Scene edit records:
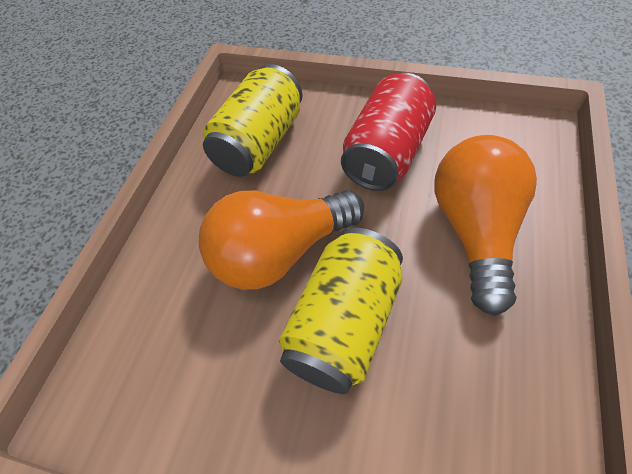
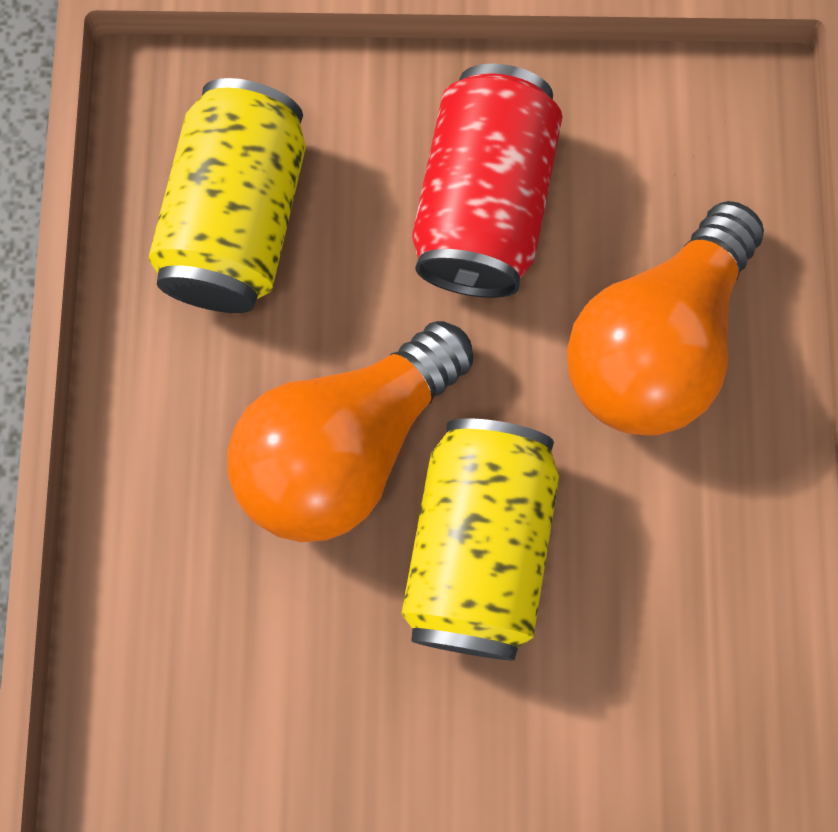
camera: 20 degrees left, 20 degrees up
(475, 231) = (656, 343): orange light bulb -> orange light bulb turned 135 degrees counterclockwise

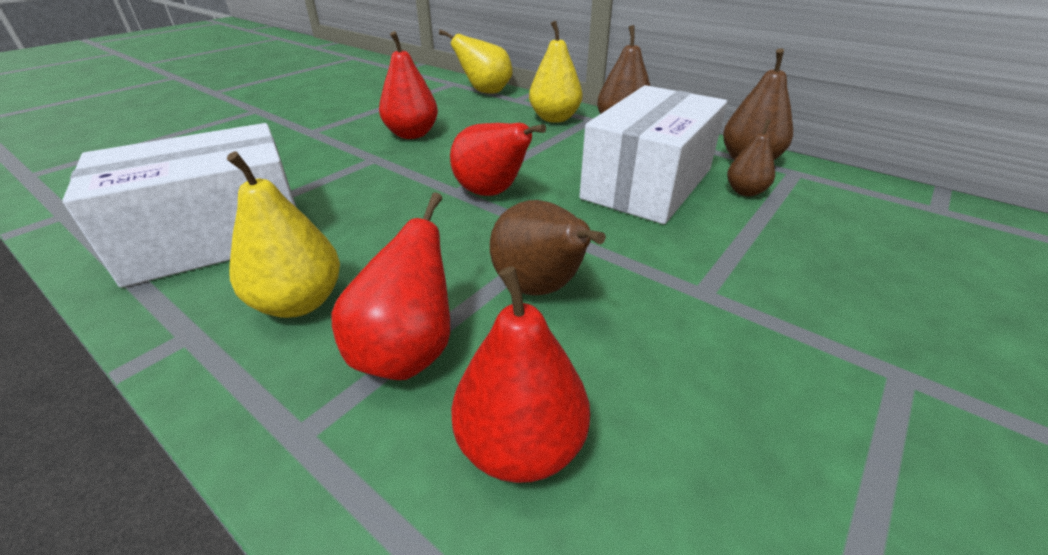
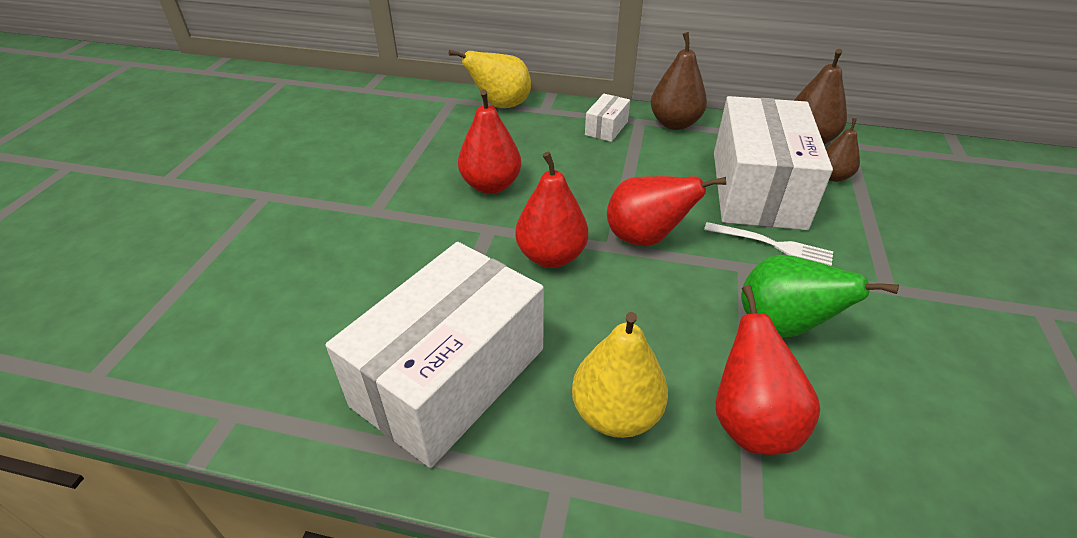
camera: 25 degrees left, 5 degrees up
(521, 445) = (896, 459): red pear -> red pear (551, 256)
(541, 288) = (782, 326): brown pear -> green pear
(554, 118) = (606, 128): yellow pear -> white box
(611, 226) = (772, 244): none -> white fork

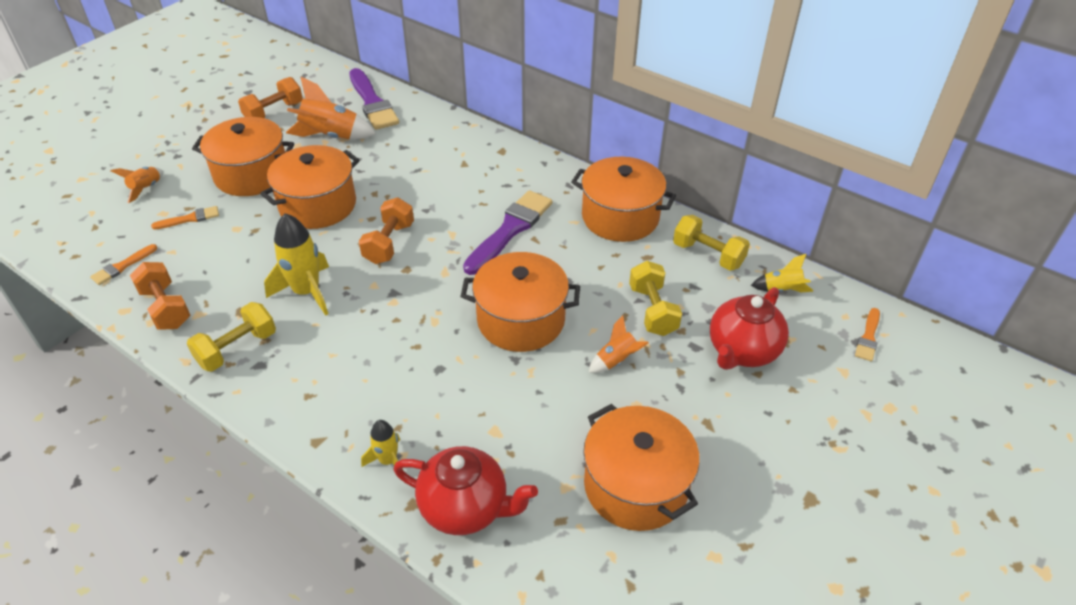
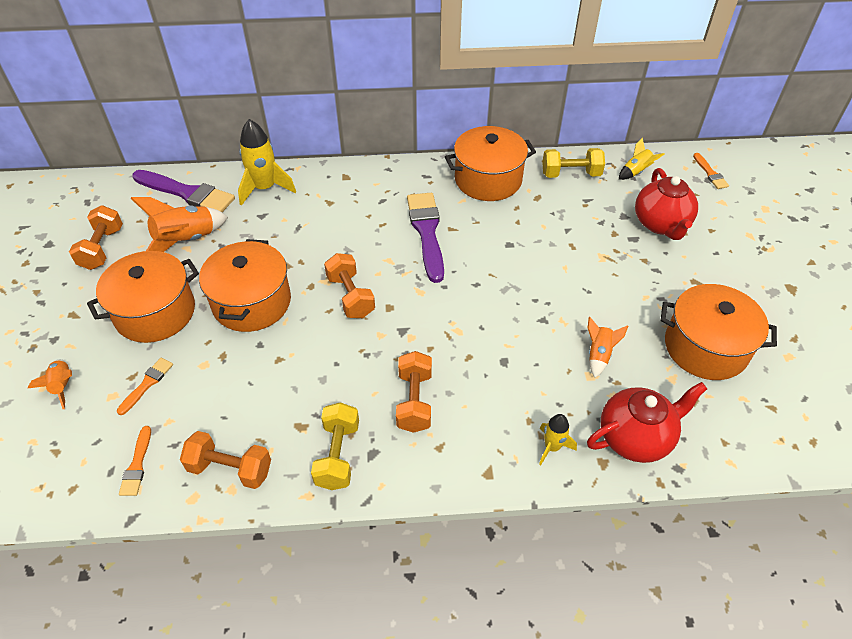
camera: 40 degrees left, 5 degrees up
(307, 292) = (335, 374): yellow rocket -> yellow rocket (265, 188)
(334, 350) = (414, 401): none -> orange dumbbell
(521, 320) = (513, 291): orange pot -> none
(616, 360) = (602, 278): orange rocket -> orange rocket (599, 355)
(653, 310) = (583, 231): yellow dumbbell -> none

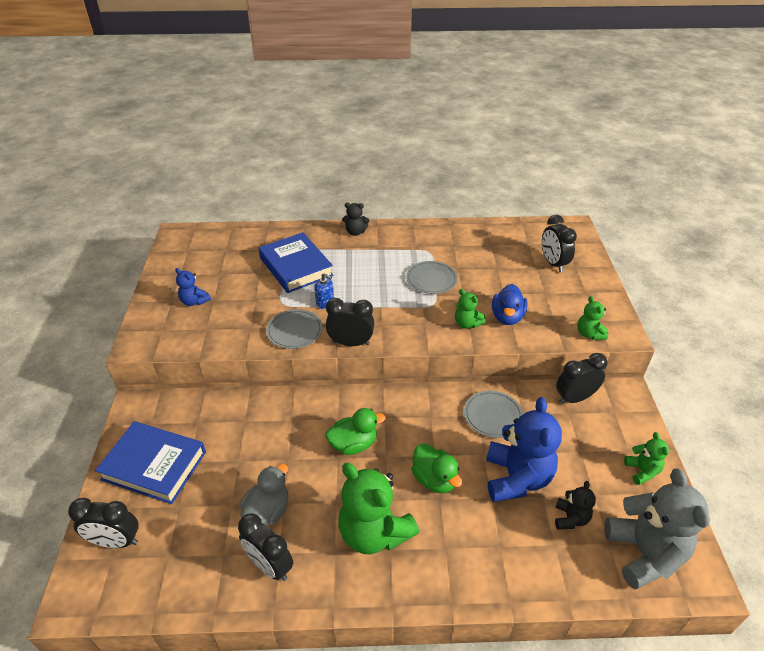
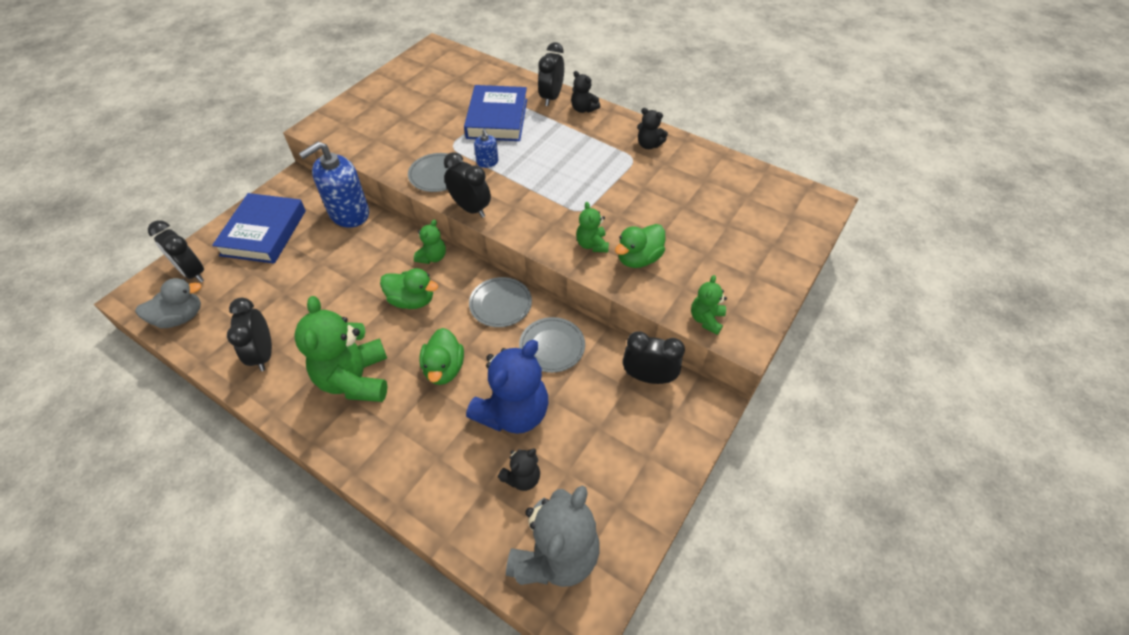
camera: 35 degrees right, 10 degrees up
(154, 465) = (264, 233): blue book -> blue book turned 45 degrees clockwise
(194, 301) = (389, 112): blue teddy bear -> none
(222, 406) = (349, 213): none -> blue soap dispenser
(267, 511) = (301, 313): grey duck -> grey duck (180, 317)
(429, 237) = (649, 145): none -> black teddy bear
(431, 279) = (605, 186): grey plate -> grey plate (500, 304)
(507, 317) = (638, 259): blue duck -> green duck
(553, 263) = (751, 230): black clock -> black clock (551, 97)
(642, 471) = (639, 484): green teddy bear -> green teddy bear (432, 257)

Goal of the exercise: Begin at the line in the entries above that has "(554, 118) = (606, 128): yellow", stop after the line that has "camera: 35 degrees right, 10 degrees up", and output exactly those lines without pictures.

Solution to this problem:
(554, 118) = (606, 128): yellow pear -> white box
(611, 226) = (772, 244): none -> white fork

camera: 40 degrees left, 5 degrees up
(307, 292) = (335, 374): yellow rocket -> yellow rocket (265, 188)
(334, 350) = (414, 401): none -> orange dumbbell
(521, 320) = (513, 291): orange pot -> none
(616, 360) = (602, 278): orange rocket -> orange rocket (599, 355)
(653, 310) = (583, 231): yellow dumbbell -> none

camera: 35 degrees right, 10 degrees up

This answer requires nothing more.